##### Excerpted records

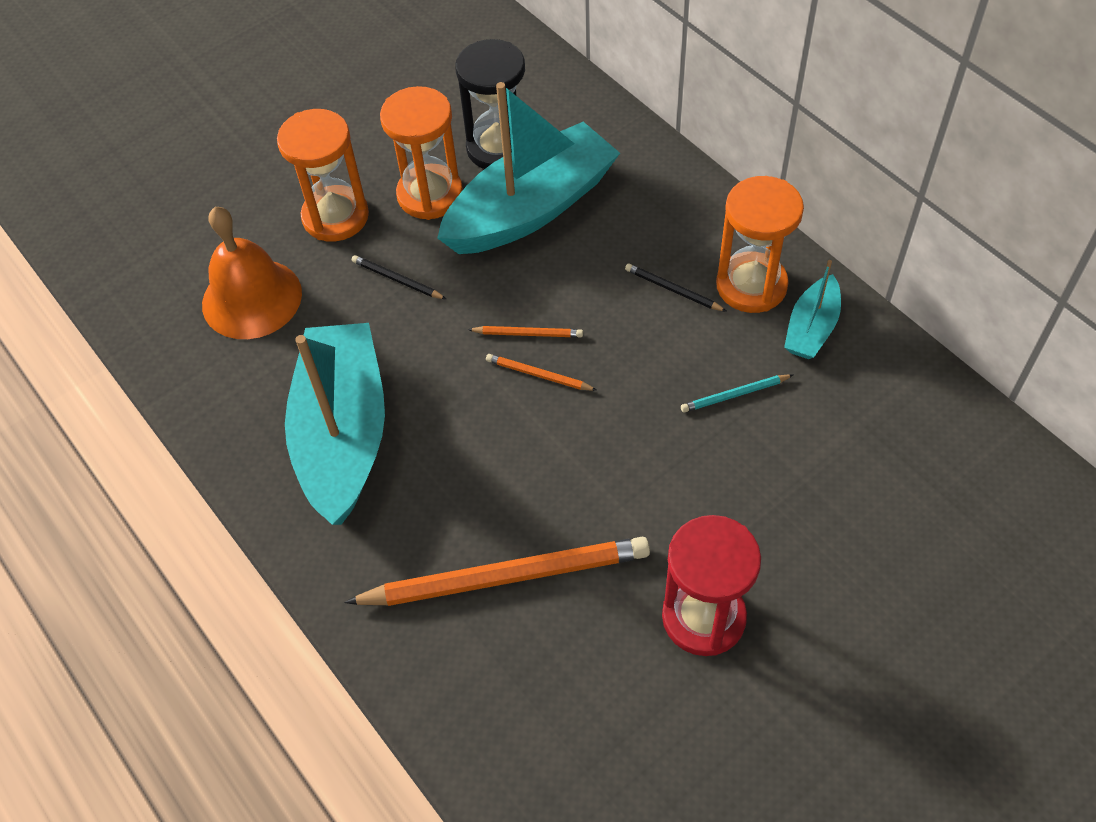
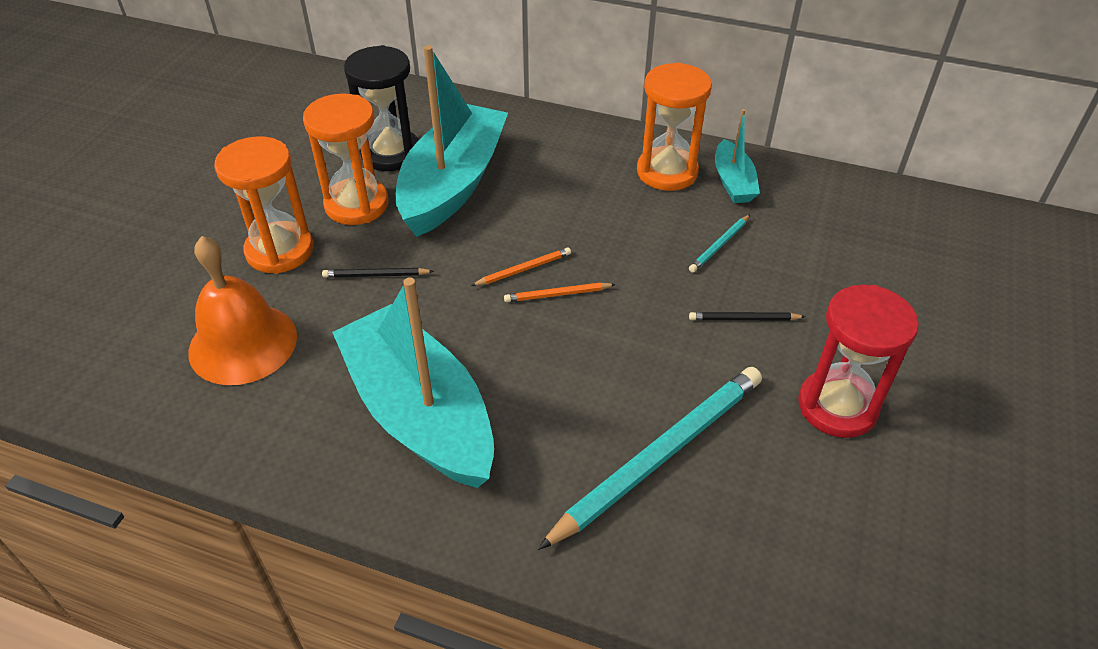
camera: 35 degrees left, 10 degrees down
orange pencil [344,537,650,606] -> turquoise pencil [538,367,762,550]
black pencil [625,264,727,312] -> black pencil moved to [689,312,806,321]

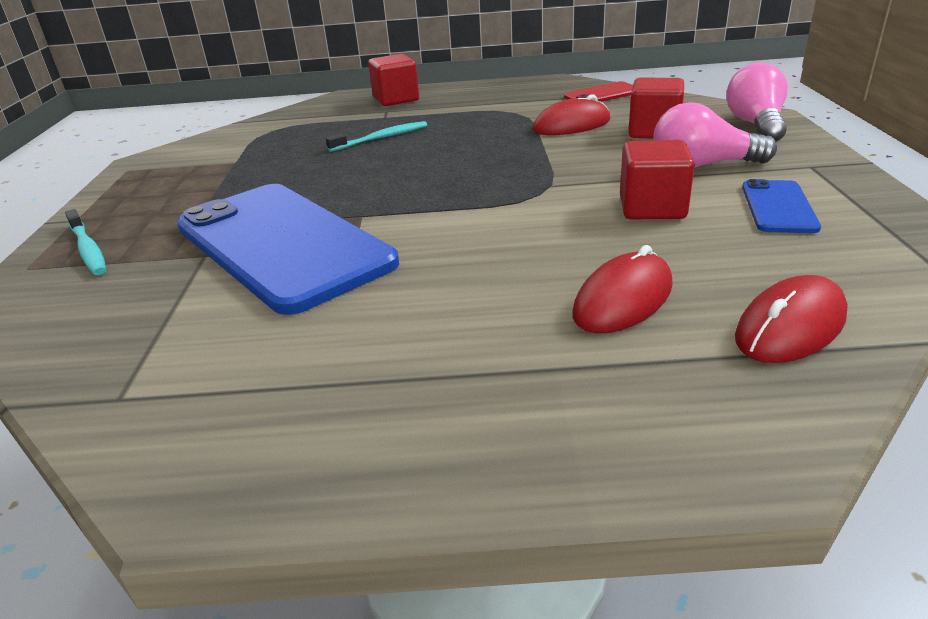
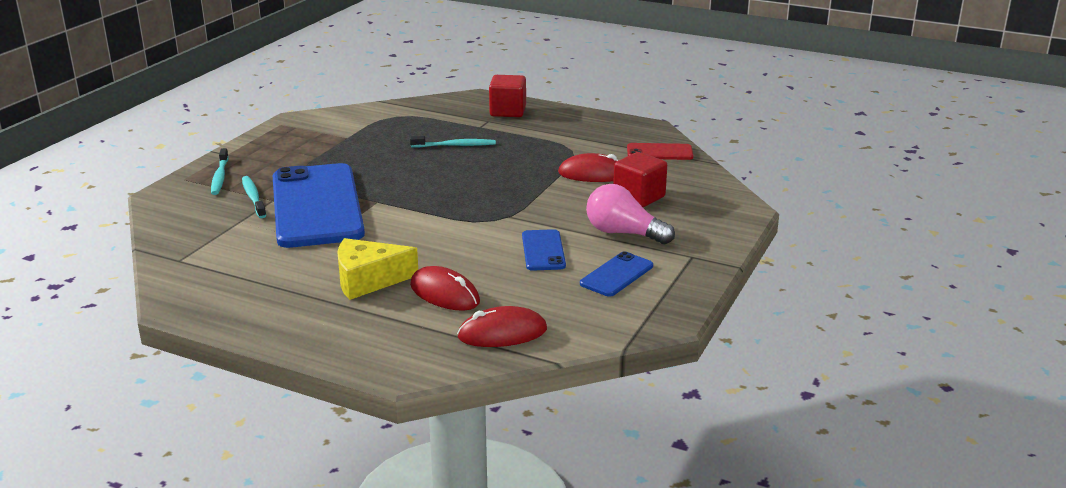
camera: 25 degrees right, 5 degrees down
red mouse [573,245,673,333] -> red mouse turned 60 degrees clockwise [410,266,480,311]
red cube [620,140,695,219] -> blue phone [522,229,566,271]
pink light bulb [726,62,788,142] -> none
none -> turquoise toothbrush [242,176,266,218]
none -> yellow cheese [337,238,418,300]

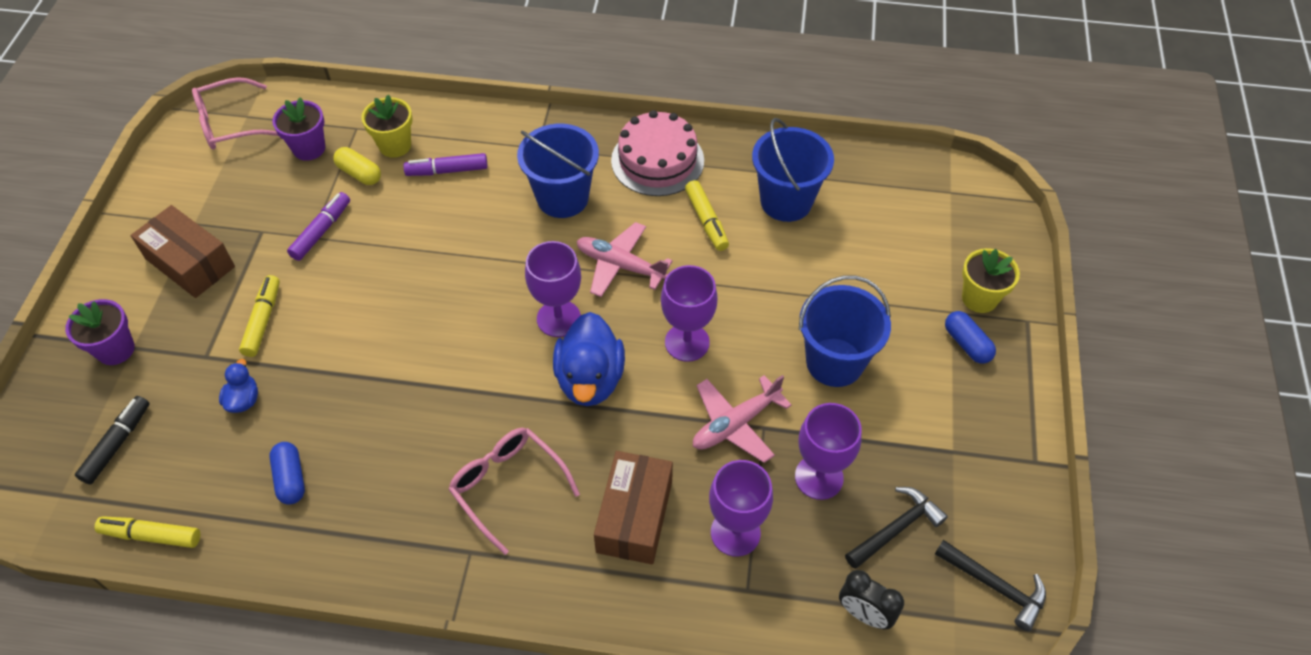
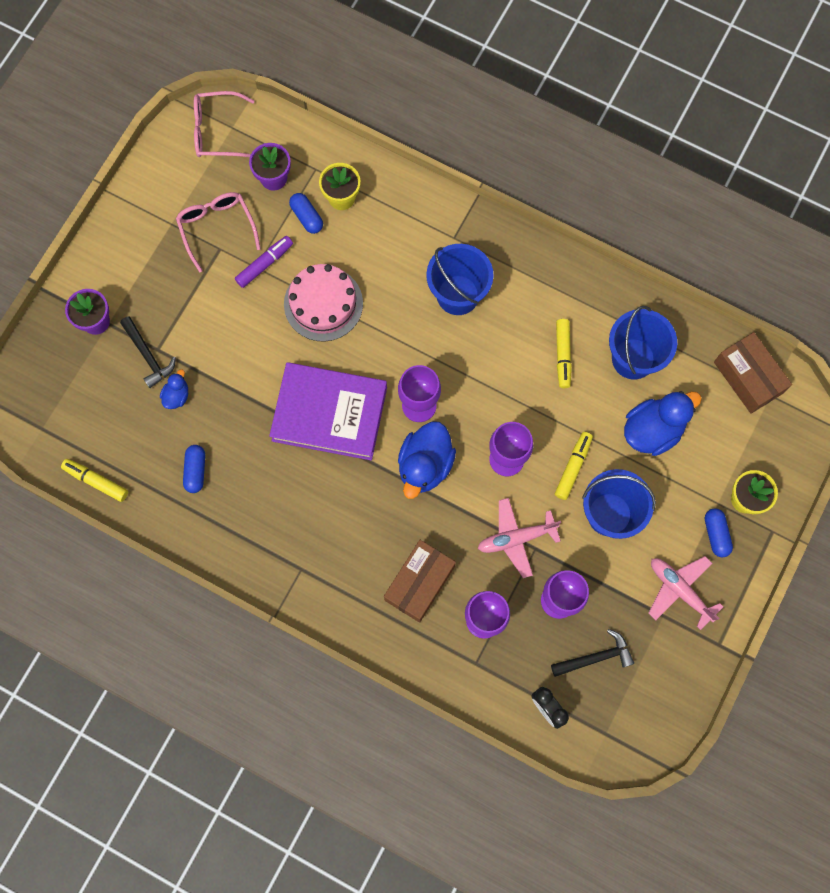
camera: 20 degrees right, 20 degrees up
black marker [75,396,150,484] -> none
brown box [131,205,235,298] -> brown box moved to [714,332,792,414]
yellow marker [239,275,280,357] -> yellow marker moved to [555,432,593,500]
yellow capsule [333,147,381,185] -> blue capsule [289,193,323,234]
purple marker [403,153,488,176] -> none
pink glasses [448,427,580,555] -> pink glasses moved to [176,192,261,273]
pink plane [577,222,673,297] -> pink plane moved to [649,556,723,630]
pink cake [611,110,704,196] -> pink cake moved to [284,264,363,342]
black hammer [935,540,1046,631] -> black hammer moved to [120,316,176,388]
none -> purple book [269,362,387,460]
none -> blue duck [624,391,702,456]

##########

- **Try it**: Lines from the one holding "none -> purple book [269,362,387,460]" to the last line of the records: return these exactly, and only these.

- **Solution for this exercise**:
none -> purple book [269,362,387,460]
none -> blue duck [624,391,702,456]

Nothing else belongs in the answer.